Scene comparison data

|---|

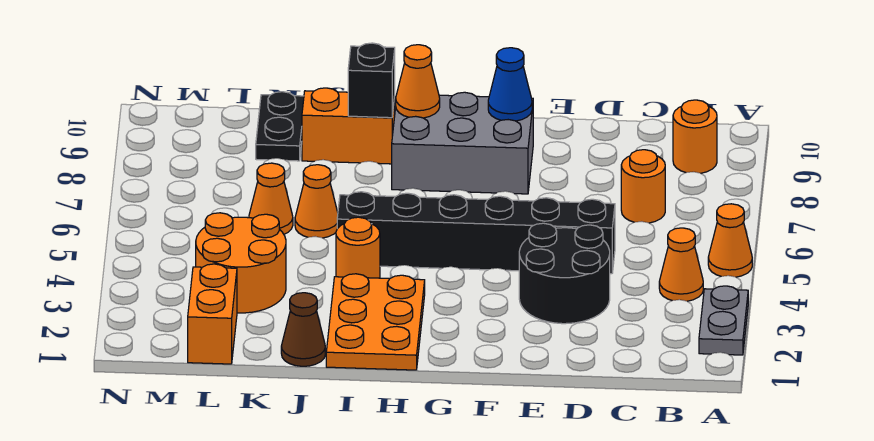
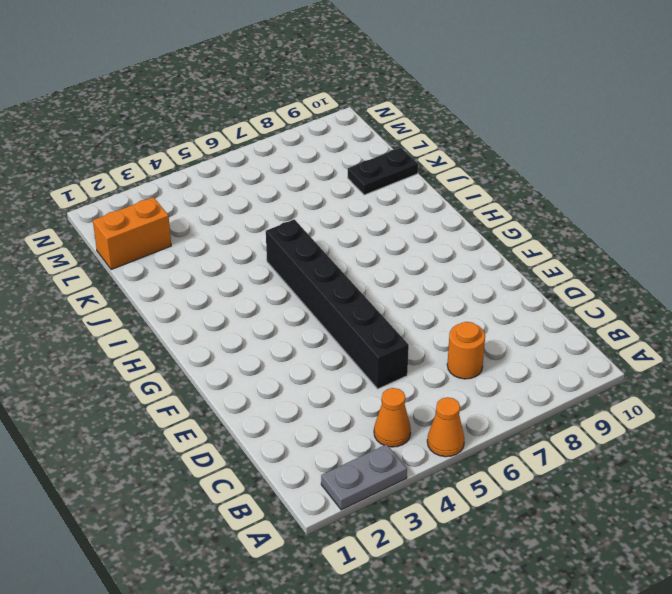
none -> orange round brick B9 level 1
none -> black round brick D3:E4 level 1
none -> grey brick F8:H9 level 1

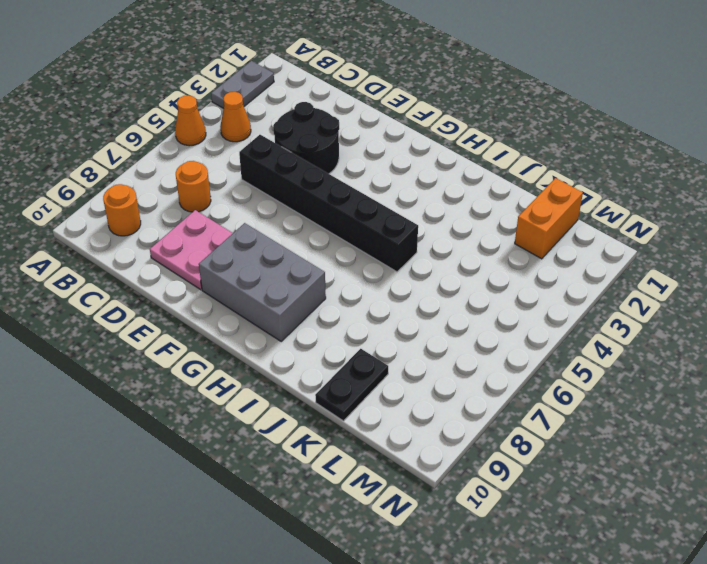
pink plate D8:E9 level 1 -> none
none -> orange plate H1:I3 level 1
none -> orange round brick I4 level 1
none -> orange brick I9:J9 level 1

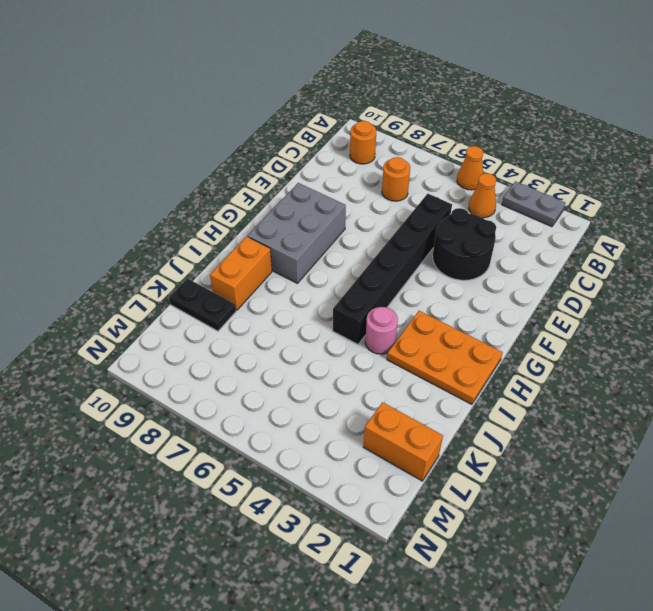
pink round brick I4 level 1 -> orange round brick I4 level 1
none -> brown cone J1 level 1
none -> orange cone J6 level 1
none -> orange round brick K3:L4 level 1

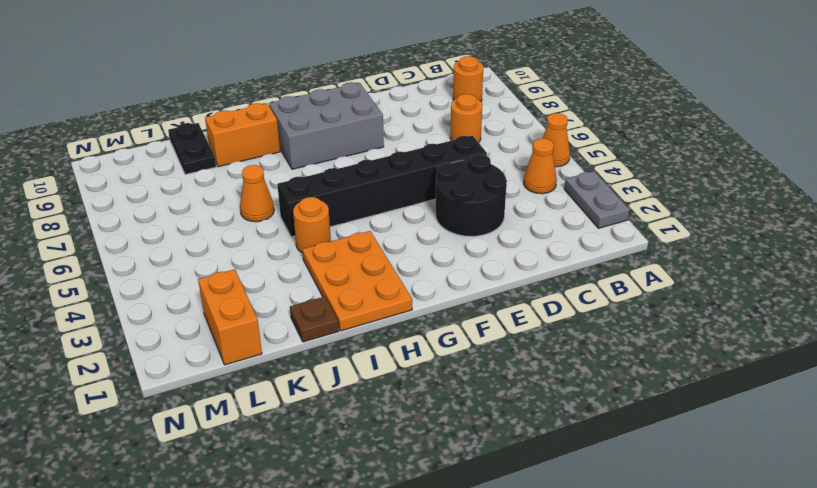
brown plate J1 level 1 -> brown cone J1 level 1
none -> orange round brick K3:L4 level 1
none -> orange cone K6 level 1
none -> blue cone F9 level 2

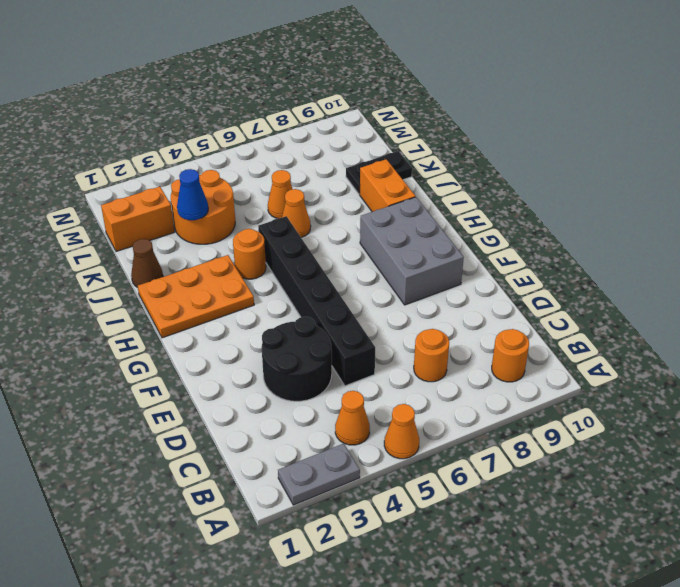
blue cone K3 level 2 -> blue cone F9 level 2
none -> orange cone H9 level 2
none -> black brick I9 level 2

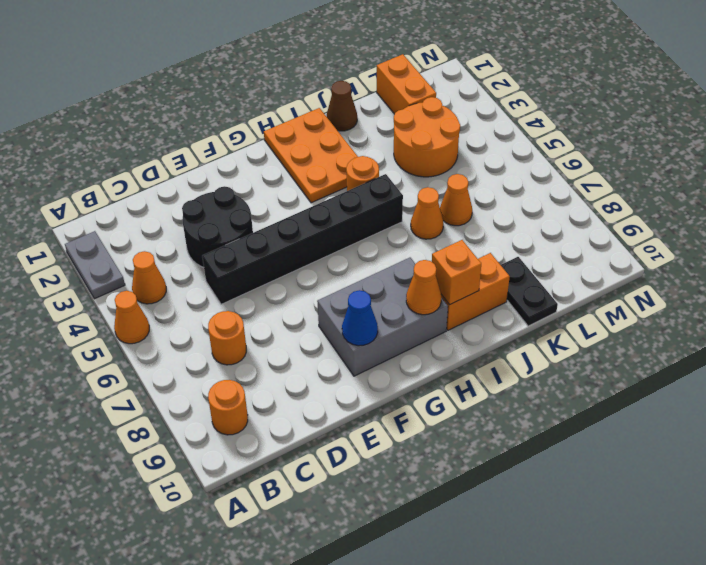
orange brick I9 level 2 -> black brick I9 level 2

|---|

From the records, work out how many lines include "brown" and respond with the number only.

# Output for this exercise
2